**Assignment:** Output only the lines below from the one containing "(323, 142) = (431, 225): green" to the one containing "(439, 93) = (514, 161): none -> brown house", exactly as written, both ends kept.

**Dataset extract:**

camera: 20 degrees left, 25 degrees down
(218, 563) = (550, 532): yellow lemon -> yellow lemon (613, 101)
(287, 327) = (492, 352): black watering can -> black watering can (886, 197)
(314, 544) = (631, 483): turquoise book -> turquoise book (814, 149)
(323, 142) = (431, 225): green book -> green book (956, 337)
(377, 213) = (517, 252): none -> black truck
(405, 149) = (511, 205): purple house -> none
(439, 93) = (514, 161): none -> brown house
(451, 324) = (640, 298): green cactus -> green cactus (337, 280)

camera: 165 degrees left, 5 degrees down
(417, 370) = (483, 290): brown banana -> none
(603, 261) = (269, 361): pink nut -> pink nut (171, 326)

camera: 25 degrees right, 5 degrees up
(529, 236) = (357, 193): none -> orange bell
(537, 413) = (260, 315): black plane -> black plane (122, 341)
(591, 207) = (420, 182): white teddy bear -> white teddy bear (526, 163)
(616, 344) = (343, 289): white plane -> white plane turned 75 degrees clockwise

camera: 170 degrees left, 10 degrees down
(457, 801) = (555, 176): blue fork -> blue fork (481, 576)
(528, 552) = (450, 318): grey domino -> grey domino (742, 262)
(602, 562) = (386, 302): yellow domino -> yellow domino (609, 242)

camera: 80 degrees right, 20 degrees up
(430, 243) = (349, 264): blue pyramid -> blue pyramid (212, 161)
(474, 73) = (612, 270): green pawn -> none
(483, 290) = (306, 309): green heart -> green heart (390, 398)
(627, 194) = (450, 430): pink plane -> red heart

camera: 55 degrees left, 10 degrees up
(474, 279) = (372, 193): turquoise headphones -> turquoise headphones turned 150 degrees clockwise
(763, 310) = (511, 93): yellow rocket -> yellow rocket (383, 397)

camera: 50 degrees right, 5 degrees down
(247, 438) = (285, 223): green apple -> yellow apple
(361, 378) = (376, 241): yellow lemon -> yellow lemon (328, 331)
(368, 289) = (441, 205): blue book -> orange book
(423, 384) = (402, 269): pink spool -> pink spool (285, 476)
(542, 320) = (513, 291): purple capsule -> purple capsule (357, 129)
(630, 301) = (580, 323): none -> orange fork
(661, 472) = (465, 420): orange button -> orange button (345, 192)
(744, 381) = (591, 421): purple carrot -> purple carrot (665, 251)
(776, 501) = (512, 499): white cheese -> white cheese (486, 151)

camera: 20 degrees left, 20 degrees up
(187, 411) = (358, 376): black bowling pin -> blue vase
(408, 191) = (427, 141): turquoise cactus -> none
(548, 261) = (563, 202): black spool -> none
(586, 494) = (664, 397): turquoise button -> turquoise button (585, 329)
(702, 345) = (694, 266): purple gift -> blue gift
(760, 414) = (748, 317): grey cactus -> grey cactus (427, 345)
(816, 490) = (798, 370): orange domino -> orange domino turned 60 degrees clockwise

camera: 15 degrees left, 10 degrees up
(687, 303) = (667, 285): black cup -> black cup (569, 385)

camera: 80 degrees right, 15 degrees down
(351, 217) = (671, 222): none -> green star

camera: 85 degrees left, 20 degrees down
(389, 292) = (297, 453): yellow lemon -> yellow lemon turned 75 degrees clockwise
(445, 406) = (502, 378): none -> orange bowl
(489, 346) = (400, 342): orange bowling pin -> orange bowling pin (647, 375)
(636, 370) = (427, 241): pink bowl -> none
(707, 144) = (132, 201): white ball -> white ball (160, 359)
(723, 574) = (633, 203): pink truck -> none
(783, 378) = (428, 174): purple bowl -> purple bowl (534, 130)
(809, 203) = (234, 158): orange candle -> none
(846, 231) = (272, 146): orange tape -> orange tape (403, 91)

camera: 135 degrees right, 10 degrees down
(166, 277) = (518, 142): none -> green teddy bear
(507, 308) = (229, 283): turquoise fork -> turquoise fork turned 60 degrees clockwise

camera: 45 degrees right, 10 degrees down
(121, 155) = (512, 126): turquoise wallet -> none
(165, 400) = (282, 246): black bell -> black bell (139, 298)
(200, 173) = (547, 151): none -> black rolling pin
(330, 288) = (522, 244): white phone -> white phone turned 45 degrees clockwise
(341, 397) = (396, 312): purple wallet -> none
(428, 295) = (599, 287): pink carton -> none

**Answer space:**
(323, 142) = (431, 225): green book -> green book (956, 337)
(377, 213) = (517, 252): none -> black truck
(405, 149) = (511, 205): purple house -> none
(439, 93) = (514, 161): none -> brown house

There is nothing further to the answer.